● **The task**: Transcribe the data that follows without changing a word, and omit the pictures.
══ Task input
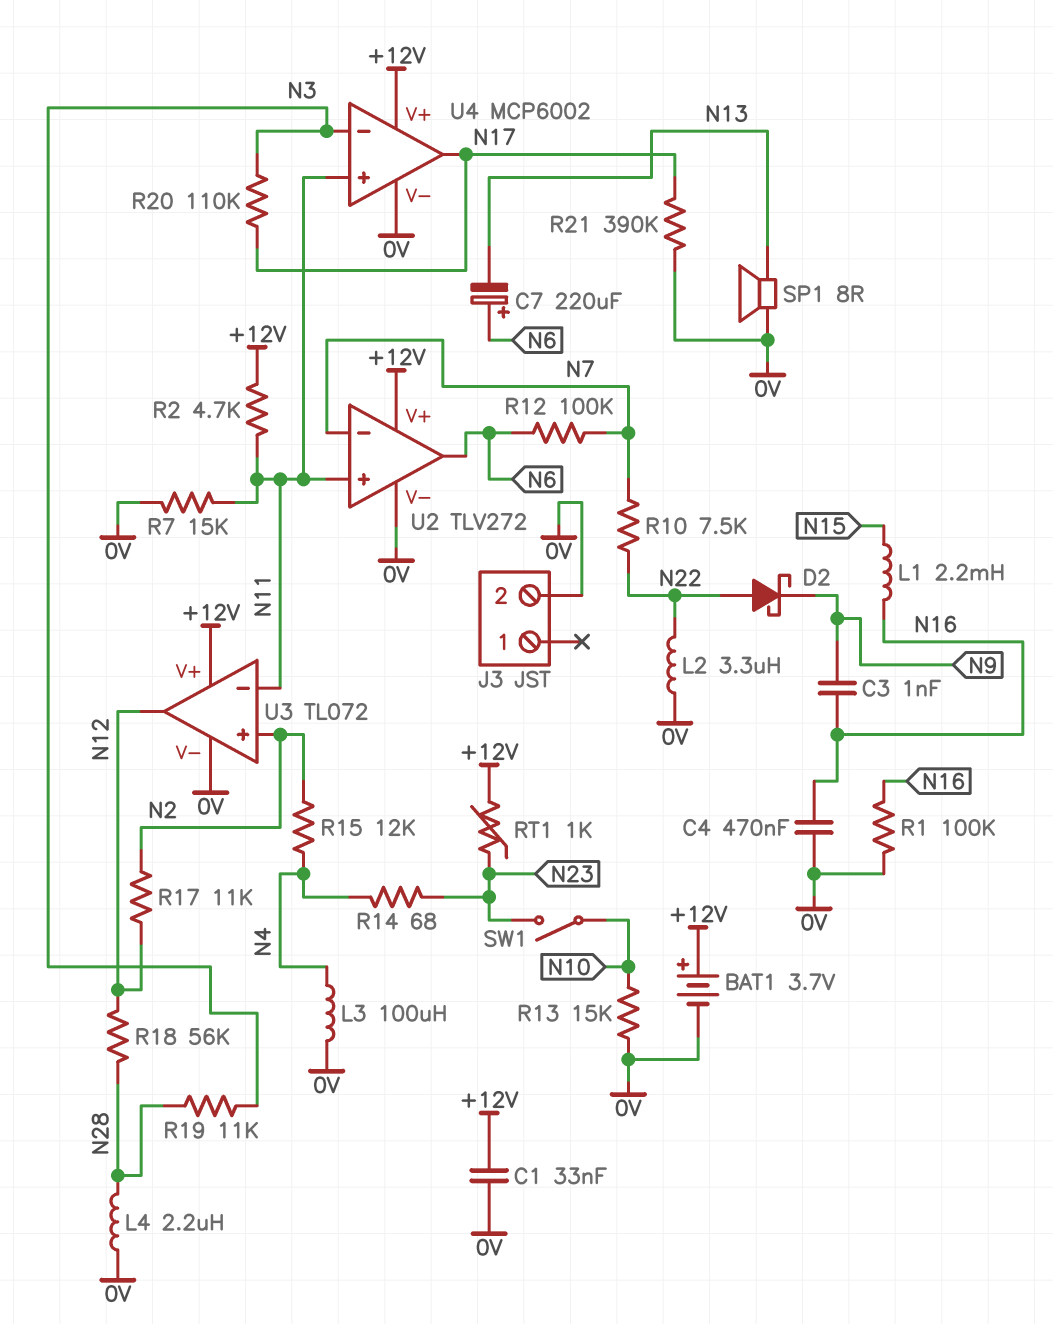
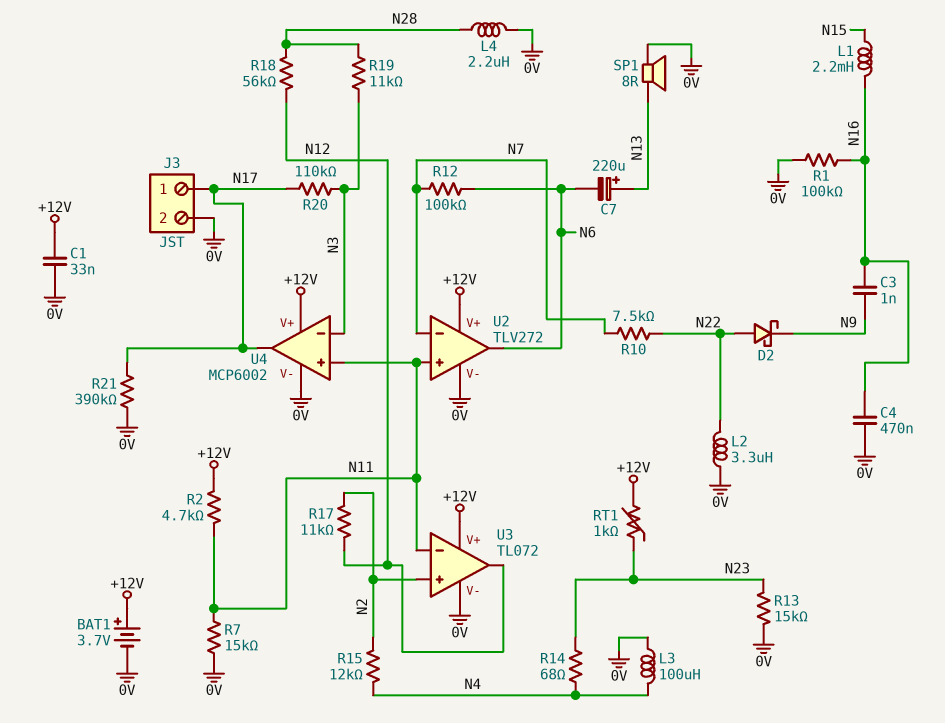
C7: 220uF (plus N6, minus N13) -> 220uF (plus N13, minus N6)
J3 pin 1: none -> N17
R13: 15k (0V, N10) -> 15k (0V, N23)
SW1: switch (N10, N23) -> none

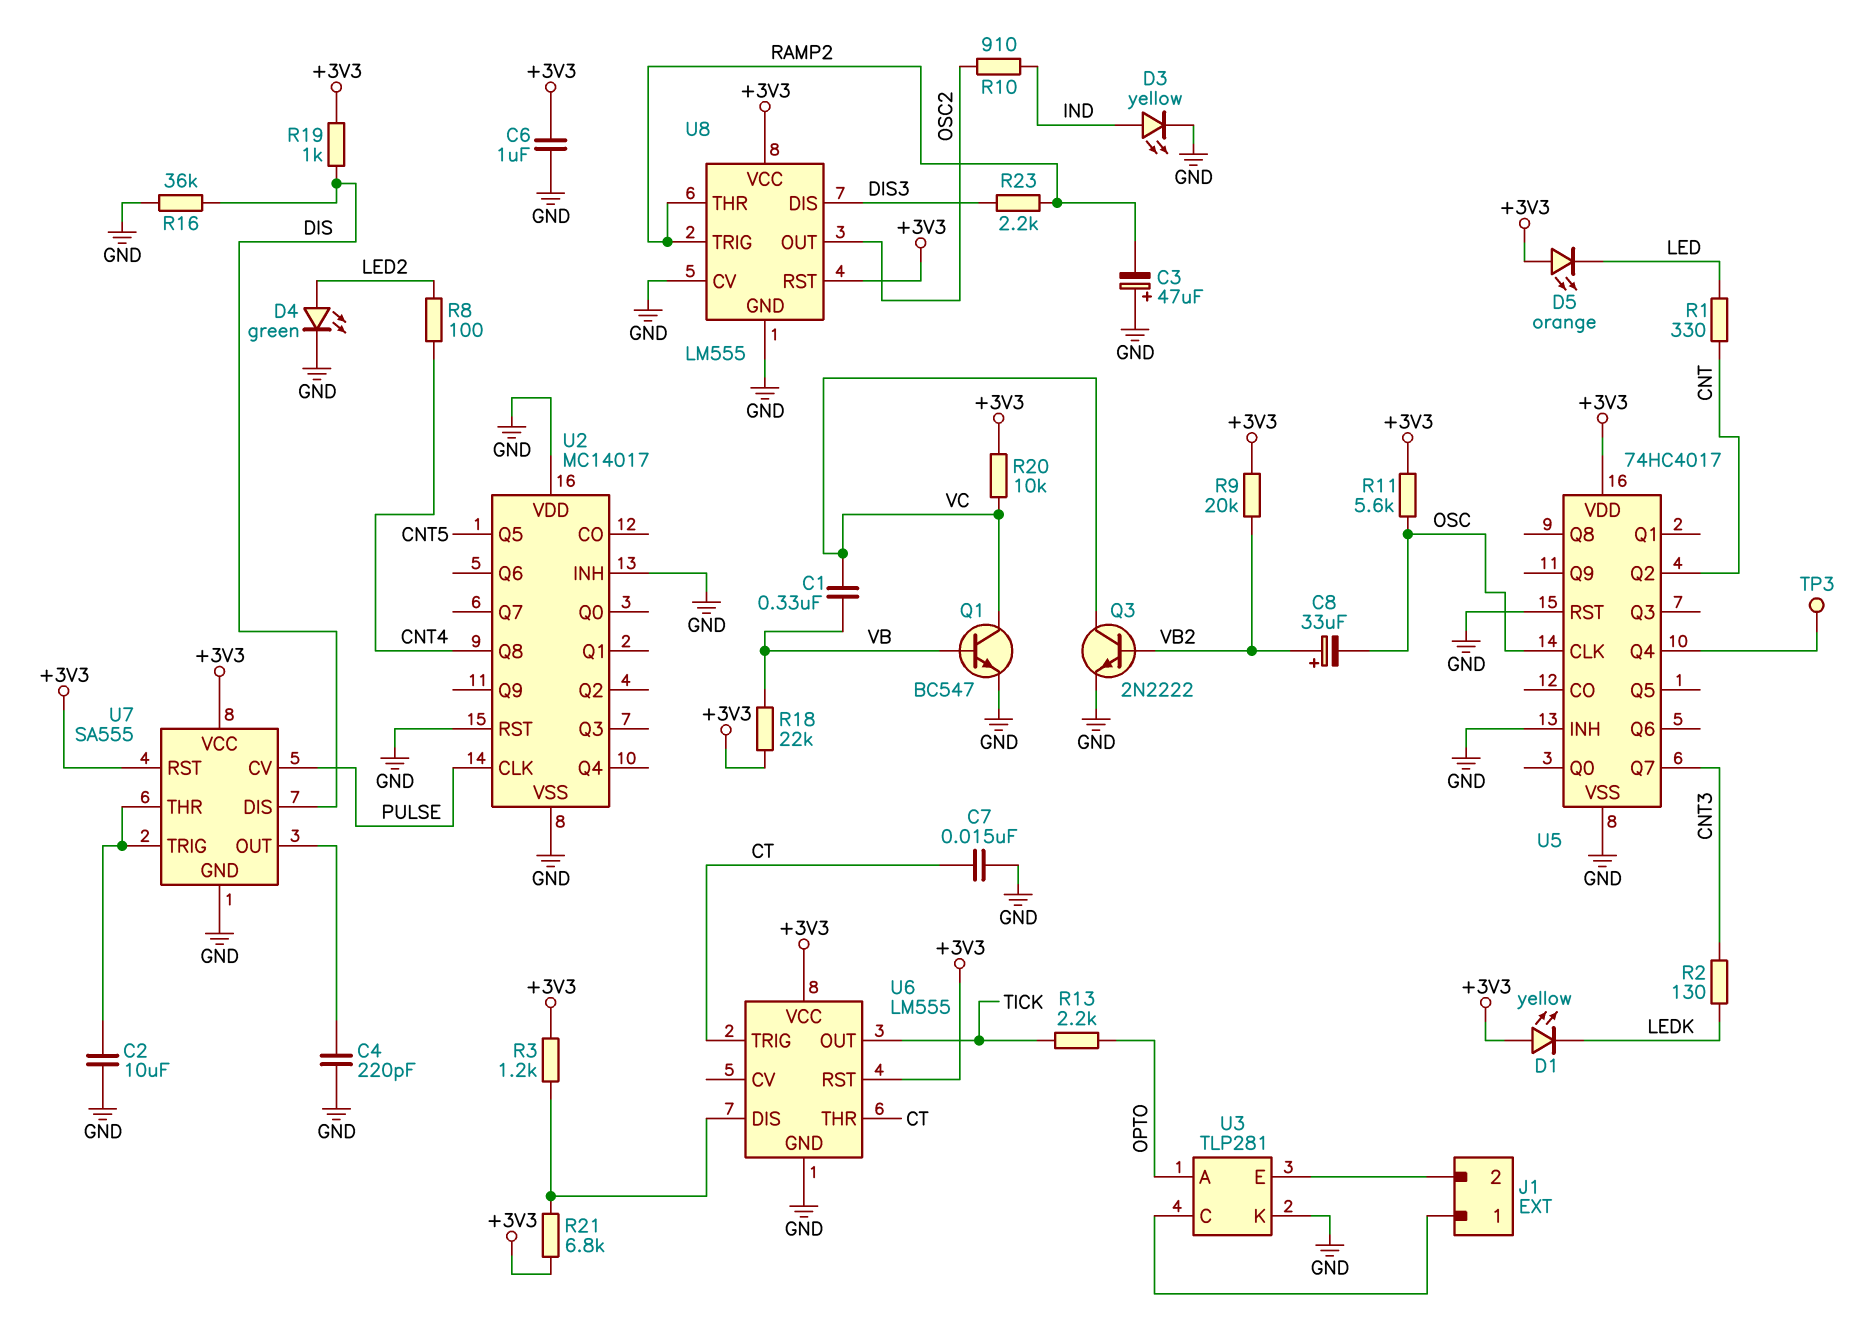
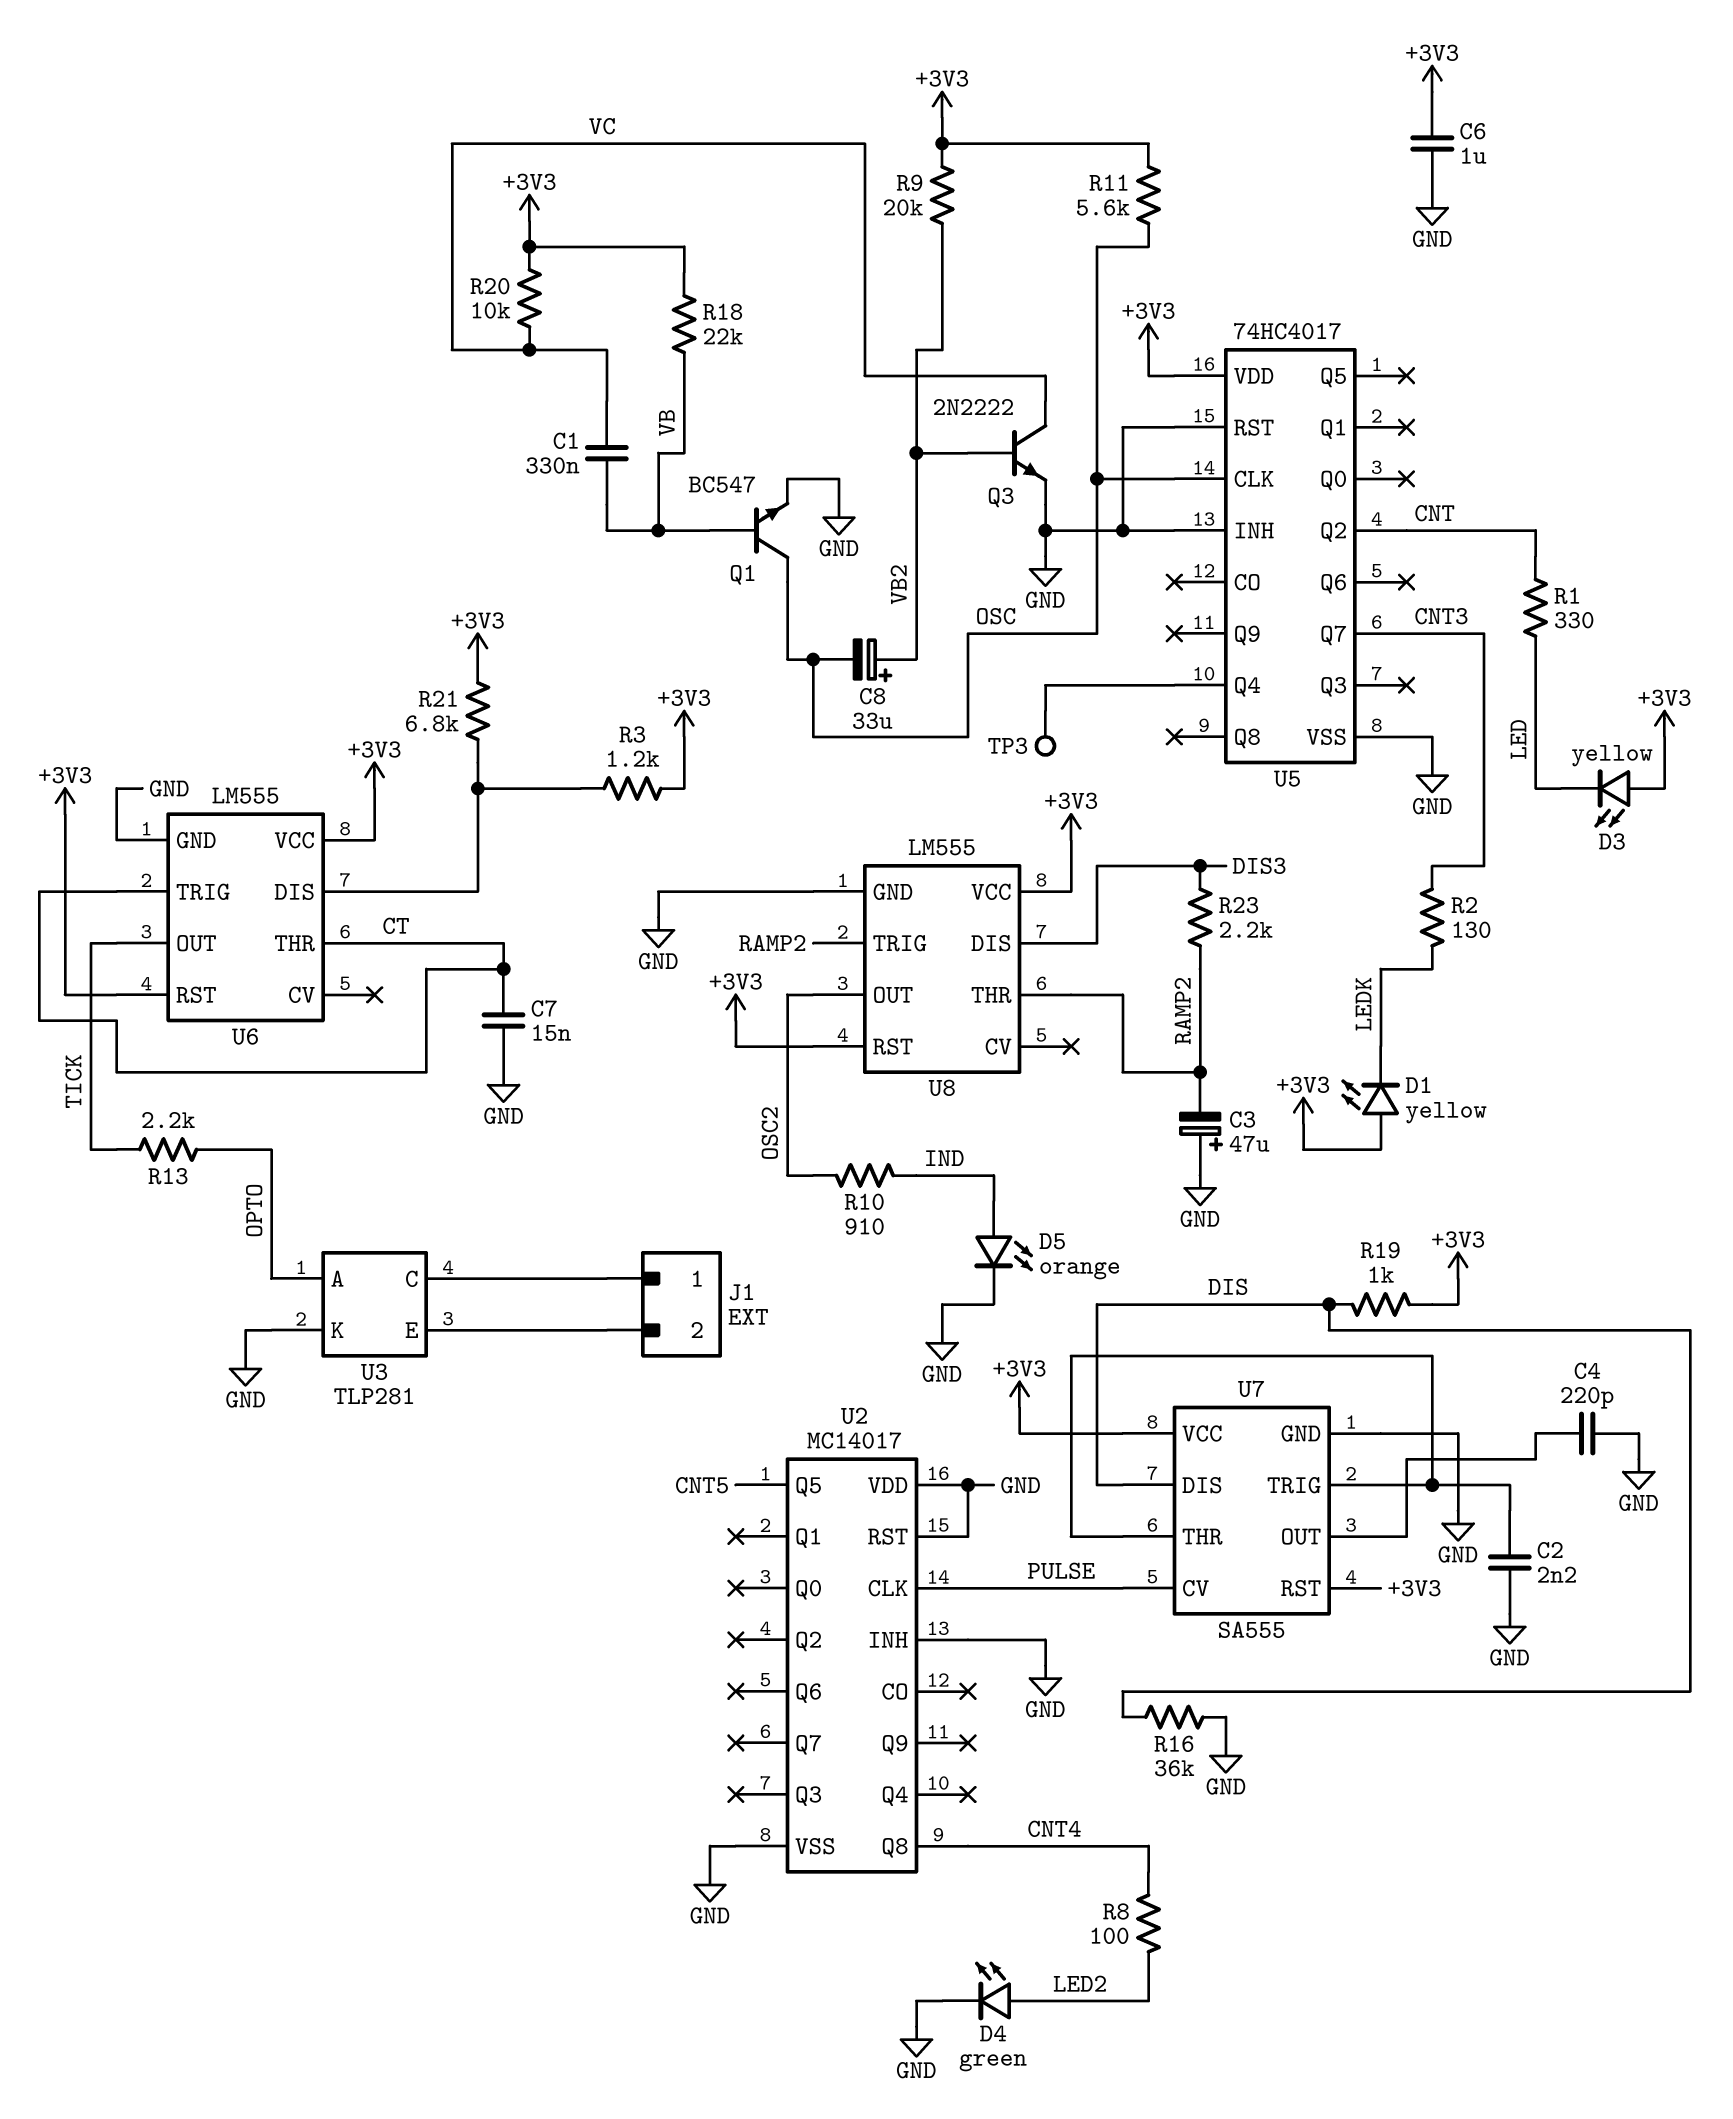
C2: 10uF (GND, U7/THR) -> 2.2nF (GND, U7/THR)
D3: LED yellow (A IND, K GND) -> LED yellow (A +3V3, K LED)
D5: LED orange (A +3V3, K LED) -> LED orange (A IND, K GND)
Q1: NPN BC547 (B VB, C VC, E GND) -> NPN BC547 (B VB, C OSC, E GND)
U8 pin CV: GND -> none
════
● **Exercise answer**:
C7: 220uF (plus N6, minus N13) -> 220uF (plus N13, minus N6)
J3 pin 1: none -> N17
R13: 15k (0V, N10) -> 15k (0V, N23)
SW1: switch (N10, N23) -> none

C2: 10uF (GND, U7/THR) -> 2.2nF (GND, U7/THR)
D3: LED yellow (A IND, K GND) -> LED yellow (A +3V3, K LED)
D5: LED orange (A +3V3, K LED) -> LED orange (A IND, K GND)
Q1: NPN BC547 (B VB, C VC, E GND) -> NPN BC547 (B VB, C OSC, E GND)
U8 pin CV: GND -> none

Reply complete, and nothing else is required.